(Dataset section):
* * * * *

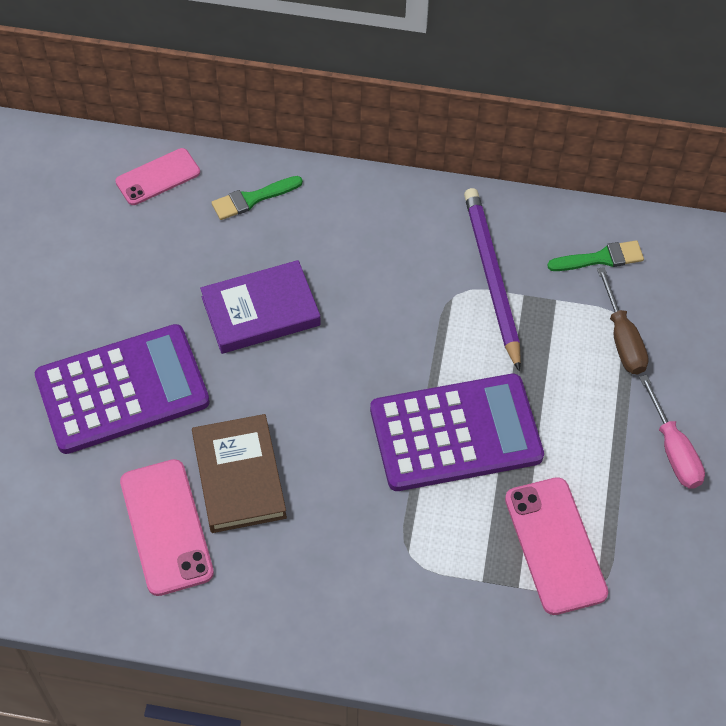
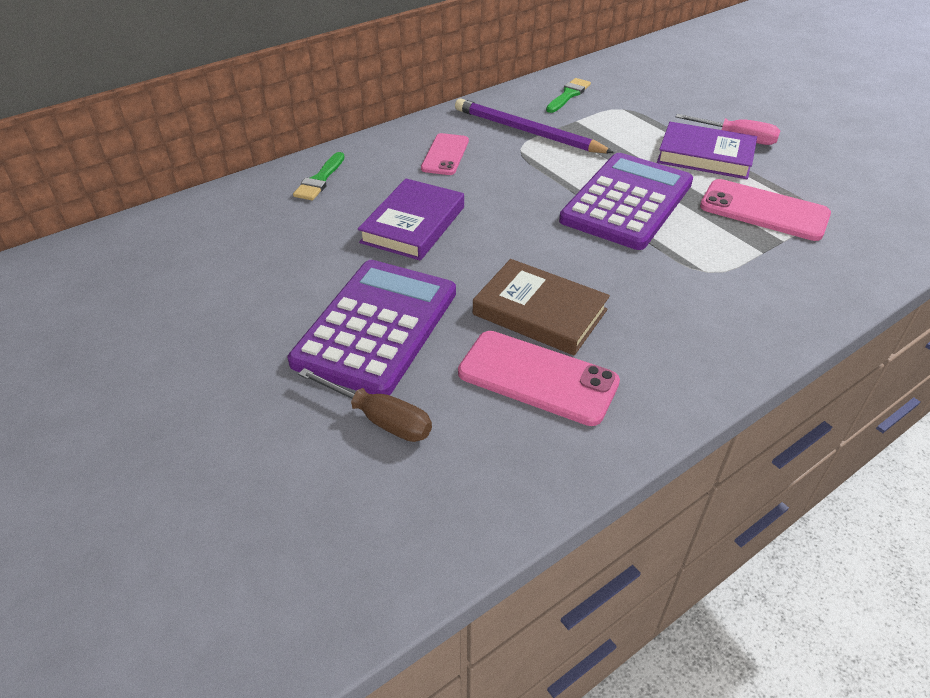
camera: 45 degrees left, 15 degrees down
(158, 177) = (230, 206): pink phone -> pink phone (445, 155)
(606, 444) = (705, 156): none -> purple book
(622, 339) = (635, 115): brown screwdriver -> brown screwdriver (380, 419)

* * * * *

(Problem statement):
All lines from the one containing "(158, 177) = (230, 206): pink" through the final line of the listing above are to be reproduced exactly; include both and add nothing.

(Response):
(158, 177) = (230, 206): pink phone -> pink phone (445, 155)
(606, 444) = (705, 156): none -> purple book
(622, 339) = (635, 115): brown screwdriver -> brown screwdriver (380, 419)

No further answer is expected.